■ **Task requirements**
In the items from the beginning through the line containing "List all building", swap "pixel coordinates" for "image coordinates". Reproduce those lines with nothing else altered.

-------- Task inputs --------

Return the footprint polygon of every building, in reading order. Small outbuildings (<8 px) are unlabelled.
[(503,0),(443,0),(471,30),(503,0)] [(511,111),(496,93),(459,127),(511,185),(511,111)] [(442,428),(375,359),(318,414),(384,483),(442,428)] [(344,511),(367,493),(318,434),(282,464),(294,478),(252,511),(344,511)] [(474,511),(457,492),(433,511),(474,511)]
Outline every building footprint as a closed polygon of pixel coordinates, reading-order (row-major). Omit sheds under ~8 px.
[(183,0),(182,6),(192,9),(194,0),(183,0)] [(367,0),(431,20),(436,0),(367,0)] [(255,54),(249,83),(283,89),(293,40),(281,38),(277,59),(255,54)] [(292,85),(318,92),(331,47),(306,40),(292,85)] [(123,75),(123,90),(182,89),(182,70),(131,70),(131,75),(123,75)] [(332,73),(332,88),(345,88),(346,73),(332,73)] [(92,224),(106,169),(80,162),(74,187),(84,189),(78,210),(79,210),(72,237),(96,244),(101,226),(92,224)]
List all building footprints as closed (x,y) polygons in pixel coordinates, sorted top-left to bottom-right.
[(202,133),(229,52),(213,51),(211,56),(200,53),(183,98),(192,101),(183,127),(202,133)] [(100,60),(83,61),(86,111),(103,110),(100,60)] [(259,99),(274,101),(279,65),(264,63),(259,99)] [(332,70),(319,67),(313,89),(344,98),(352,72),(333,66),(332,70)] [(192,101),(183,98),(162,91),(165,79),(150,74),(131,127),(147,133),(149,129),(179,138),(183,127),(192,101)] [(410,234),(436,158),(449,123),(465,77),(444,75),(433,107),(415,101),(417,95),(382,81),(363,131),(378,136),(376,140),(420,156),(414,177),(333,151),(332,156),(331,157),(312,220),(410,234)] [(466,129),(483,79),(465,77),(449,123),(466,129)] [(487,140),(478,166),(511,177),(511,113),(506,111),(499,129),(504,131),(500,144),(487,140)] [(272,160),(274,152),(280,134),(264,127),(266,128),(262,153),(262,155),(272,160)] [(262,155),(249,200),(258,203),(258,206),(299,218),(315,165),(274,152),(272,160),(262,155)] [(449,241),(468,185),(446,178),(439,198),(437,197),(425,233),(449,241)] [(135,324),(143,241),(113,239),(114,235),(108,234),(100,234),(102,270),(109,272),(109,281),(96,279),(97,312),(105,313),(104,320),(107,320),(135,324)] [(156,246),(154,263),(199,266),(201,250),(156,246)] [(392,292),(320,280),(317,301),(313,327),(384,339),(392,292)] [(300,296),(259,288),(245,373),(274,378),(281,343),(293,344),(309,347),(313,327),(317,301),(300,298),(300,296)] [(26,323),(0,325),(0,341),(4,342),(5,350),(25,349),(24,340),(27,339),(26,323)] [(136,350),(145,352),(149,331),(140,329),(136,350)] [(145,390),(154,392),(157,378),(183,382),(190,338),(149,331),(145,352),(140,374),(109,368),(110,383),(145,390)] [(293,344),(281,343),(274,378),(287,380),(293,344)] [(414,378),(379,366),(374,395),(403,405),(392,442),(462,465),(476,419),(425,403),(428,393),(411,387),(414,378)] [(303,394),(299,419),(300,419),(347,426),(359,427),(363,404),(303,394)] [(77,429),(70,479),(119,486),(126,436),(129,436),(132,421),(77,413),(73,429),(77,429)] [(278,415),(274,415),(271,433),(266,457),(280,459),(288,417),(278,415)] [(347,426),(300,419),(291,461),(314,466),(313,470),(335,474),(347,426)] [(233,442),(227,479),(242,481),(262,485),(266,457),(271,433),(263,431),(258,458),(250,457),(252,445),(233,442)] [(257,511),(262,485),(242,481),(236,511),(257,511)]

--------

■ **Expected answer**
Return the footprint polygon of every building, in reading order. Small outbuildings (<8 px) are unlabelled.
[(503,0),(443,0),(471,30),(503,0)] [(511,111),(496,93),(459,127),(511,185),(511,111)] [(442,428),(375,359),(318,414),(384,483),(442,428)] [(344,511),(367,493),(318,434),(282,464),(294,478),(252,511),(344,511)] [(474,511),(457,492),(433,511),(474,511)]
Outline every building footprint as a closed polygon of image coordinates, reading-order (row-major). Omit sheds under ~8 px.
[(183,0),(182,6),(192,9),(194,0),(183,0)] [(367,0),(431,20),(436,0),(367,0)] [(255,54),(249,83),(283,89),(293,40),(281,38),(277,59),(255,54)] [(292,85),(318,92),(331,47),(306,40),(292,85)] [(123,75),(123,90),(182,89),(182,70),(131,70),(131,75),(123,75)] [(332,73),(332,88),(345,88),(346,73),(332,73)] [(92,224),(106,169),(80,162),(74,187),(84,189),(78,210),(79,210),(72,237),(96,244),(101,226),(92,224)]
List all building footprints as closed (x,y) polygons in image coordinates, sorted top-left to bottom-right.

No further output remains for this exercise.